### WHAT YOU SHOULD DO
Strip the pictures and reproduce the rest of the listing exactly.

### RECORDS TO PROCESS
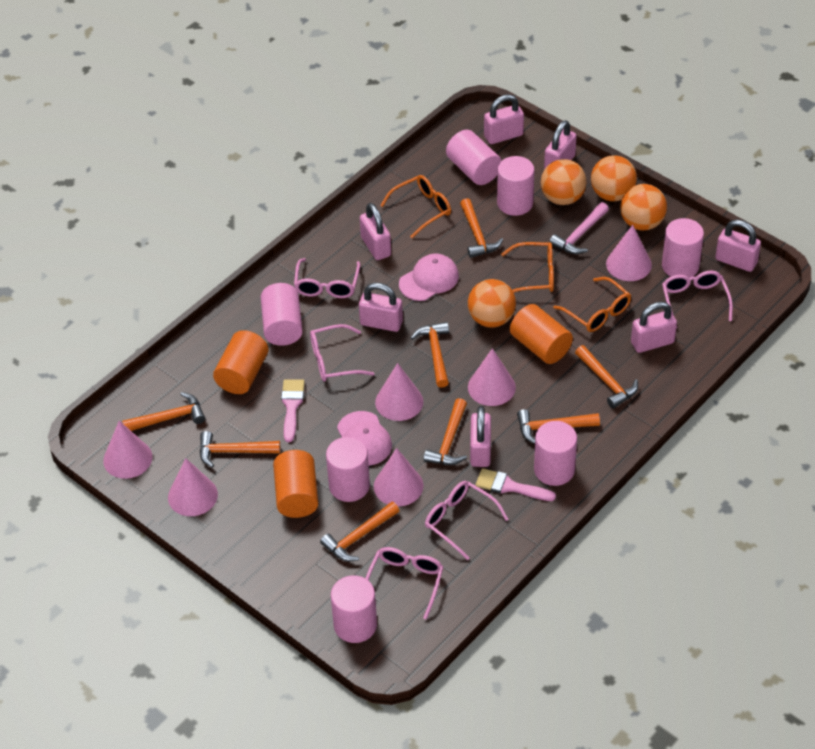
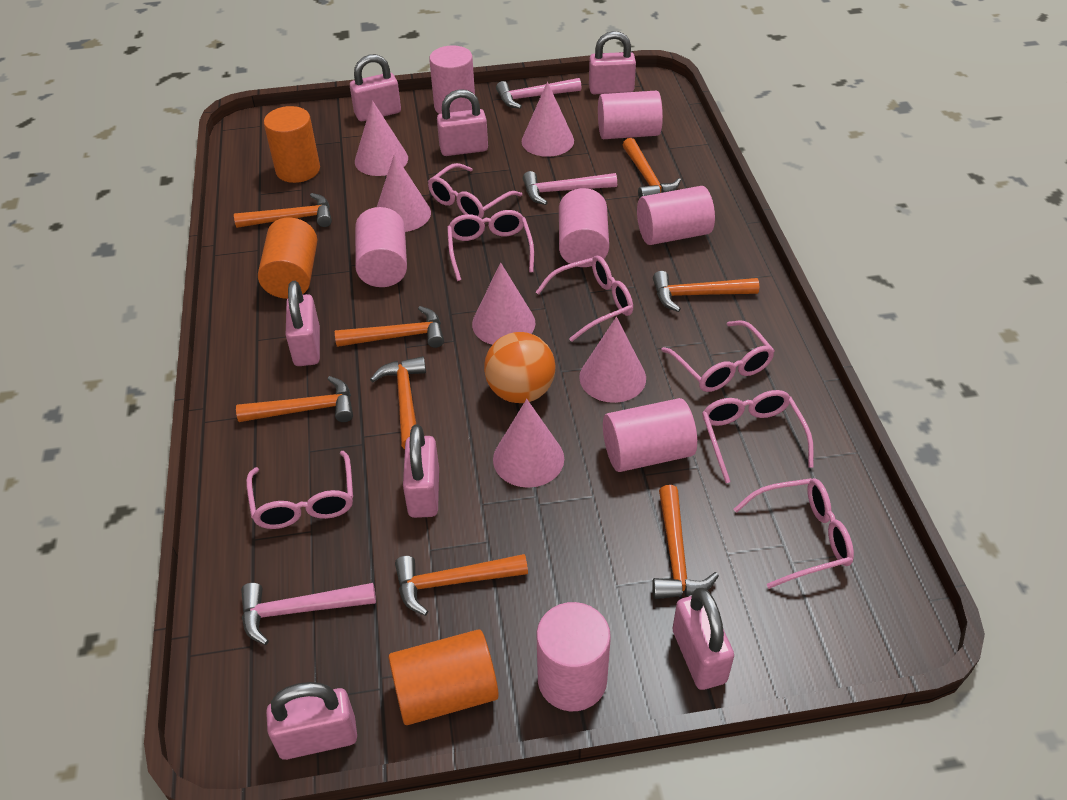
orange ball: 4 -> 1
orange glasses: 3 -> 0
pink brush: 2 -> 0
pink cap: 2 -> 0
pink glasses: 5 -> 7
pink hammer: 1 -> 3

### WRITTEN RESPONSE
orange ball: 4 -> 1
orange glasses: 3 -> 0
pink brush: 2 -> 0
pink cap: 2 -> 0
pink glasses: 5 -> 7
pink hammer: 1 -> 3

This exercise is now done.